**SOURCE RECORDS**
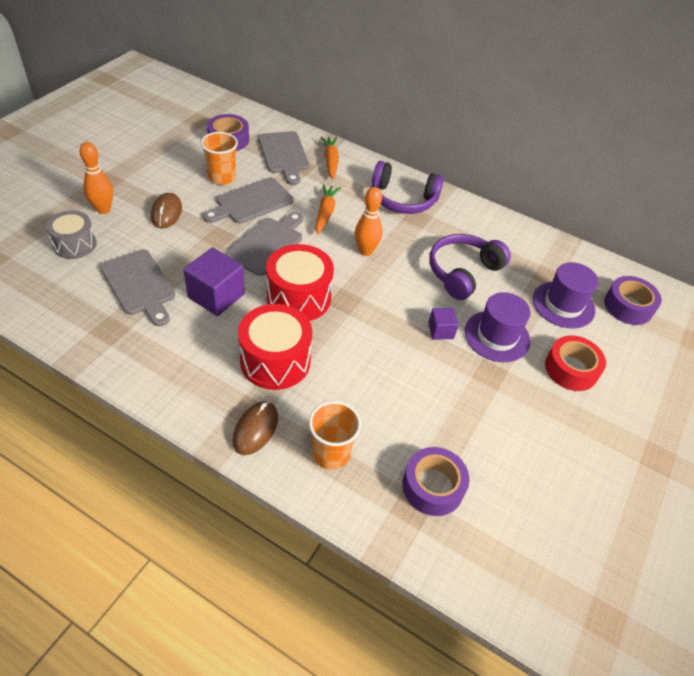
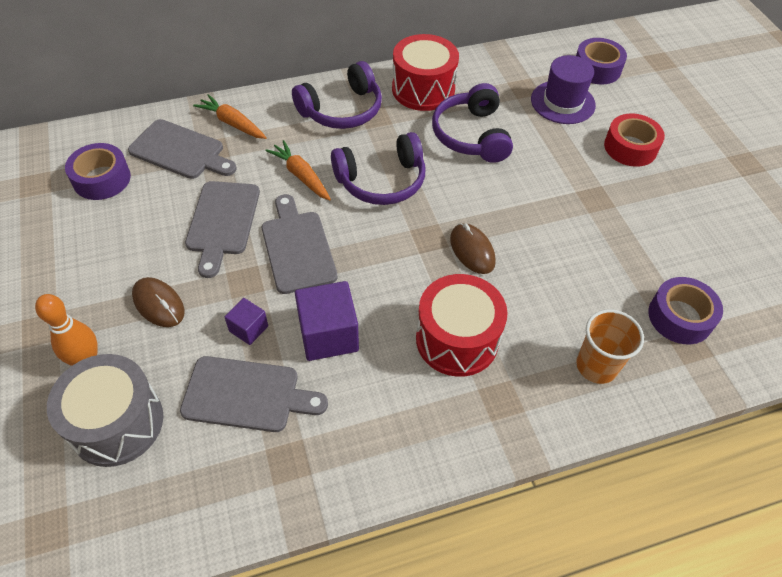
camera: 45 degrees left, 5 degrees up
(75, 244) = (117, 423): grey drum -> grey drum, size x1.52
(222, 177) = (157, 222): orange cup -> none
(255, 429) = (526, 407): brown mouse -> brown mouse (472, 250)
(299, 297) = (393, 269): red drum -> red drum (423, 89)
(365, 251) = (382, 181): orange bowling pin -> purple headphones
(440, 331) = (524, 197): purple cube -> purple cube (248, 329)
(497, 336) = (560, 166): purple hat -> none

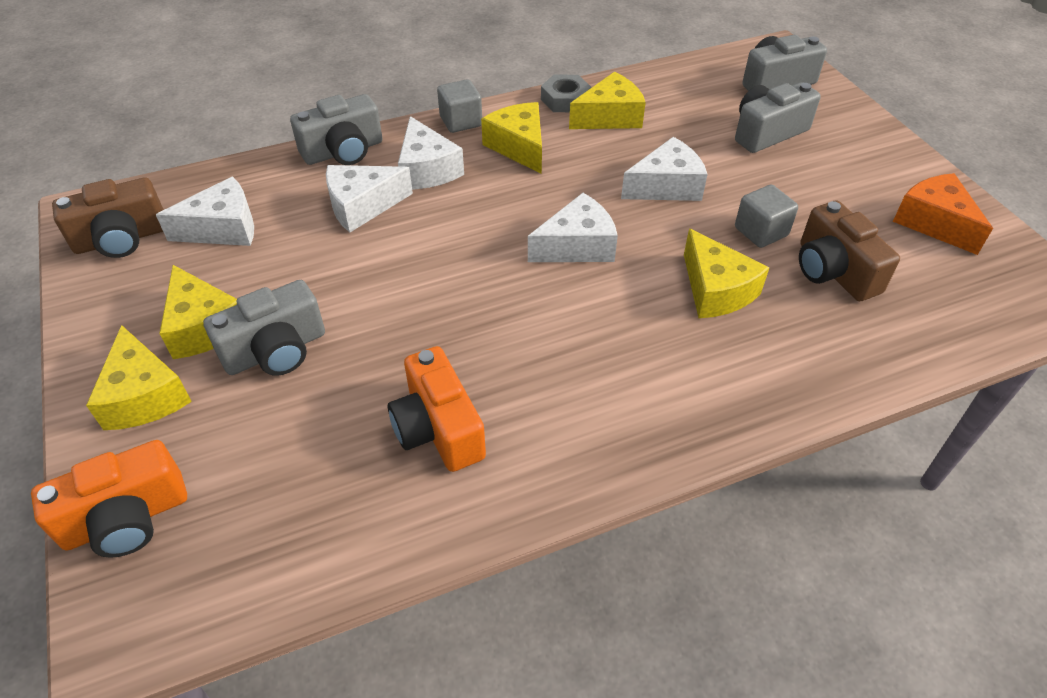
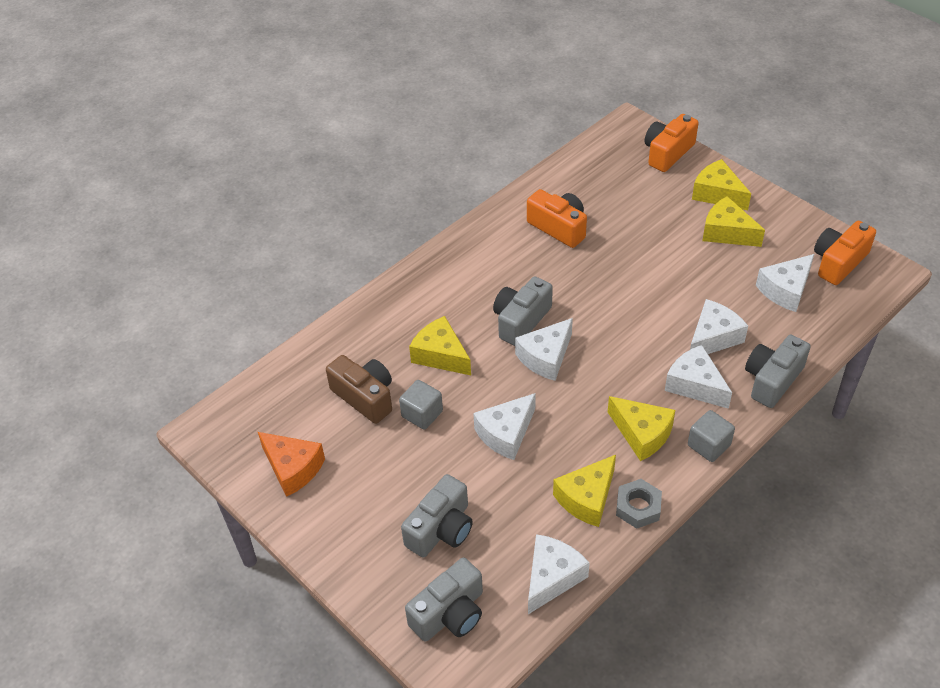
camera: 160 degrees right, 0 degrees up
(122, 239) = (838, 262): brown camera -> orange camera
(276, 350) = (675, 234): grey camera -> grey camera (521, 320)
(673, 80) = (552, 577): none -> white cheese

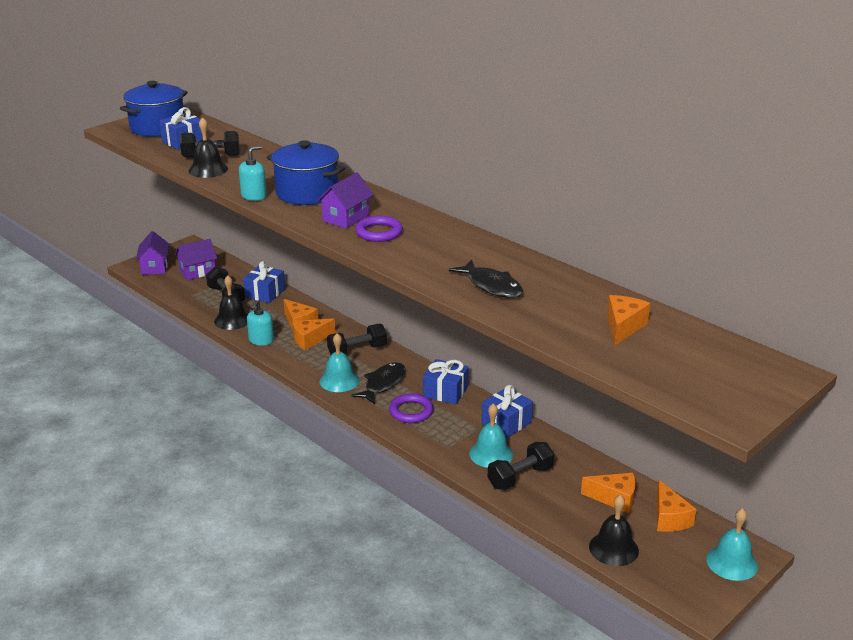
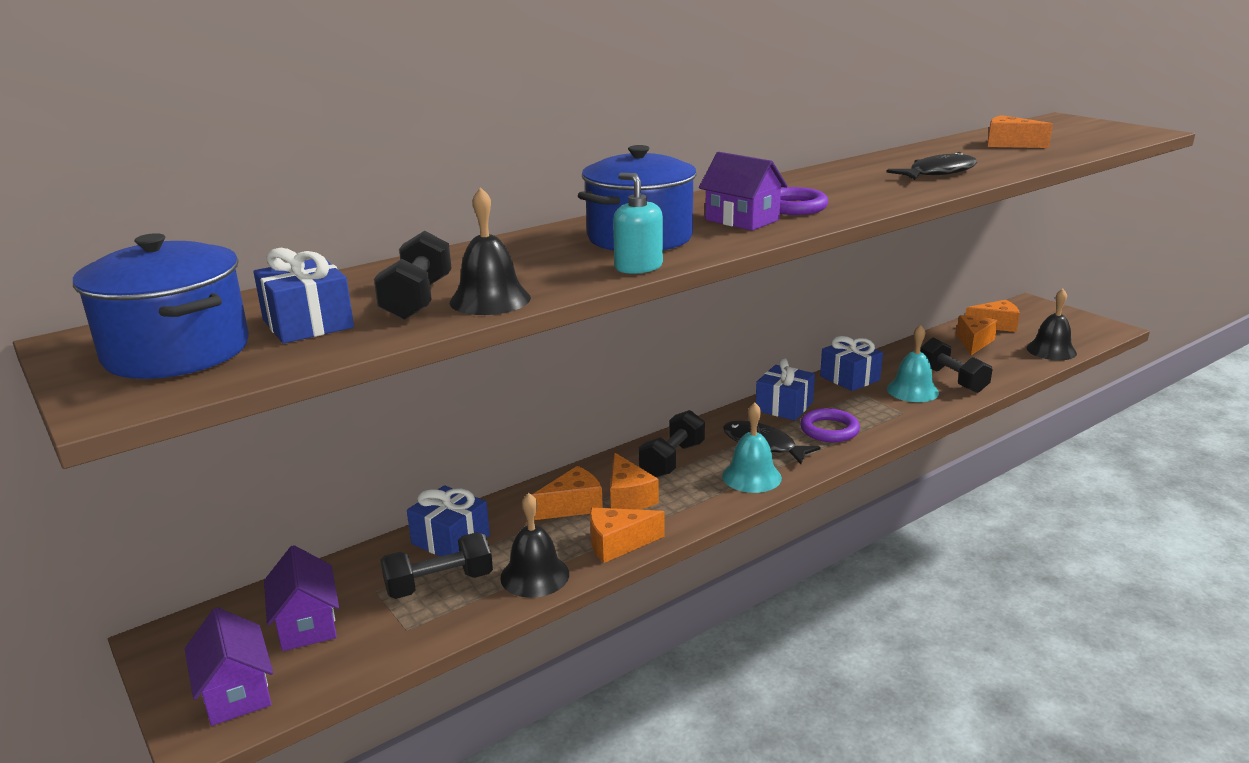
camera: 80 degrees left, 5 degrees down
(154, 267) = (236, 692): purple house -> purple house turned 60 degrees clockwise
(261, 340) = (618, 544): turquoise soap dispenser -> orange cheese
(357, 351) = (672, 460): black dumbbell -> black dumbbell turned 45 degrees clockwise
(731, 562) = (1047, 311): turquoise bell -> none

**PROBLEM STATEMENT**
The answer should contain every line of the material exactly as written and no pictures.

**SOLUTION TO THIS EXERCISE**
camera: 45 degrees left, 5 degrees up
(75, 244) = (117, 423): grey drum -> grey drum, size x1.52
(222, 177) = (157, 222): orange cup -> none
(255, 429) = (526, 407): brown mouse -> brown mouse (472, 250)
(299, 297) = (393, 269): red drum -> red drum (423, 89)
(365, 251) = (382, 181): orange bowling pin -> purple headphones
(440, 331) = (524, 197): purple cube -> purple cube (248, 329)
(497, 336) = (560, 166): purple hat -> none

camera: 160 degrees right, 0 degrees up
(122, 239) = (838, 262): brown camera -> orange camera
(276, 350) = (675, 234): grey camera -> grey camera (521, 320)
(673, 80) = (552, 577): none -> white cheese

camera: 80 degrees left, 5 degrees down
(154, 267) = (236, 692): purple house -> purple house turned 60 degrees clockwise
(261, 340) = (618, 544): turquoise soap dispenser -> orange cheese
(357, 351) = (672, 460): black dumbbell -> black dumbbell turned 45 degrees clockwise
(731, 562) = (1047, 311): turquoise bell -> none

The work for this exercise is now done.